begin Material provided

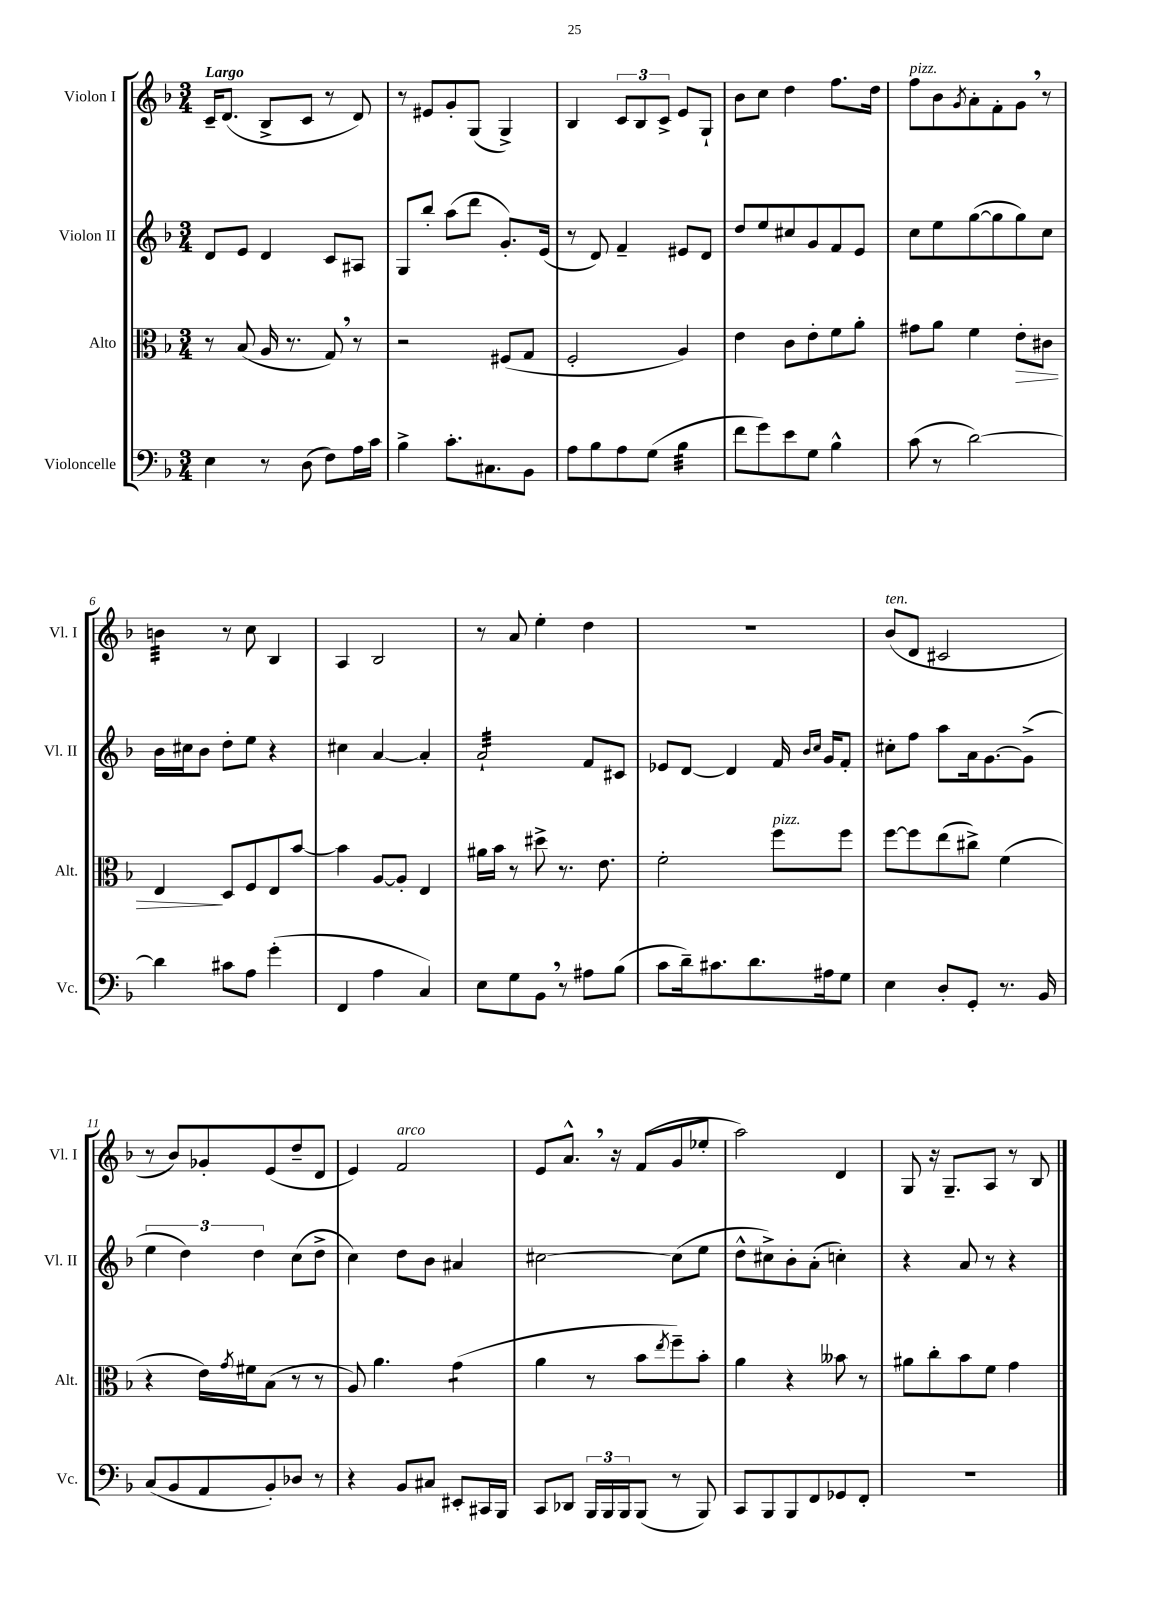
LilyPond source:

<<
\new StaffGroup <<
\new Staff = "s0" \with { instrumentName = "Violon I" shortInstrumentName = "Vl. I" } {
    \clef treble \key f \major \numericTimeSignature \time 3/4 \tempo "Largo"
    c'16-- d'8.( bes8-> c'8 r8 d'8) |
    r8 eis'8 g'8-. g8( g4->) |
    bes4 \tuplet 3/2 { c'8 bes8 c'8-> } e'8 g8-! |
    bes'8 c''8 d''4 f''8. d''16 |
    f''8^\markup { \italic "pizz." } bes'8 \acciaccatura { g'8 } a'8-. f'8-. g'8 \breathe r8 |
    b'4:32 r8 c''8 bes4 |
    a4 bes2 |
    r8 a'8 e''4-. d''4 |
    R2. |
    bes'8^\markup { \italic "ten." }( d'8 cis'2 |
    r8 bes'8) ges'8-. e'8( d''8-- d'8 |
    e'4) f'2^\markup { \italic "arco" } |
    e'8 a'8.-^ \breathe r16 f'8( g'8 ees''8-. |
    a''2) d'4 |
    g8 r16 g8.-- a8 r8 bes8 \bar "|." |
}
\new Staff = "s1" \with { instrumentName = "Violon II" shortInstrumentName = "Vl. II" } {
    \clef treble \key f \major \numericTimeSignature \time 3/4
    d'8 e'8 d'4 c'8 ais8 |
    g8 bes''8-. a''8( d'''8 g'8.-.) e'16( |
    r8 d'8) f'4-- eis'8 d'8 |
    d''8 e''8 cis''8 g'8 f'8 e'8 |
    c''8 e''8 g''8~( g''8 g''8) c''8 |
    bes'16 cis''16 bes'8 d''8-. e''8 r4 |
    cis''4 a'4~ a'4-. |
    a'2:32-! f'8 cis'8 |
    ees'8 d'8~ d'4 f'16 \grace { bes'16 c''16 } g'16 f'8-. |
    cis''8-. f''8 a''8 a'16 g'8.~ g'8->( |
    \tuplet 3/2 { e''4 d''4) d''4 } c''8( d''8-> |
    c''4) d''8 bes'8 ais'4 |
    cis''2~ cis''8( e''8 |
    d''8-^ cis''8->) bes'8-. a'8-.( c''4-.) |
    r4 a'8 r8 r4 \bar "|." |
}
\new Staff = "s2" \with { instrumentName = "Alto" shortInstrumentName = "Alt." } {
    \clef alto \key f \major \numericTimeSignature \time 3/4
    r8 bes8( a16 r8. g8) \breathe r8 |
    r2 fis8( g8 |
    f2-. a4) |
    e'4 c'8 e'8-. f'8 a'8-. |
    gis'8 a'8 f'4 e'8-.\> cis'8 |
    e4\! d8 f8 e8 bes'8~ |
    bes'4 a8~ a8-. e4 |
    ais'16 bes'16 r8 dis''8-> r8. e'8. |
    f'2-. f''8^\markup { \italic "pizz." } f''8 |
    f''8~ f''8 e''8( cis''8->) f'4( |
    r4 e'16) \acciaccatura { g'8 } fis'16 bes8( r8 r8 |
    a8) a'4. g'4:8( |
    a'4 r8 bes'8 \acciaccatura { e''8 } f''8--) bes'8-. |
    a'4 r4 beses'8 r8 |
    ais'8 c''8-. bes'8 f'8 g'4 \bar "|." |
}
\new Staff = "s3" \with { instrumentName = "Violoncelle" shortInstrumentName = "Vc." } {
    \clef bass \key f \major \numericTimeSignature \time 3/4
    e4 r8 d8( f8) a16 c'16 |
    bes4-> c'8.-. cis8. bes,8 |
    a8 bes8 a8 g8( bes4:32 |
    f'8 g'8) e'8 g8 bes4-^ |
    c'8( r8 d'2~) |
    d'4 cis'8 a8 g'4-.( |
    f,4 a4 c4) |
    e8 g8 bes,8 \breathe r8 ais8 bes8( |
    c'8 d'16--) cis'8. d'8. ais16 g8 |
    e4 d8-. g,8-. r8. bes,16 |
    c8( bes,8 a,8 bes,8-.) des8 r8 |
    r4 bes,8 cis8 eis,8-. cis,16 bes,,16 |
    c,8 des,8 \tuplet 3/2 { bes,,16 bes,,16 bes,,16 } bes,,8( r8 bes,,8) |
    c,8 bes,,8 bes,,8 f,8 ges,8 f,8-. |
    R2. \bar "|." |
}
>>
>>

end Material provided

*Directive*: Copy out each line in the rows that contains the string "time".

*Correct output*:
    \clef treble \key f \major \numericTimeSignature \time 3/4 \tempo "Largo"
    \clef treble \key f \major \numericTimeSignature \time 3/4
    \clef alto \key f \major \numericTimeSignature \time 3/4
    \clef bass \key f \major \numericTimeSignature \time 3/4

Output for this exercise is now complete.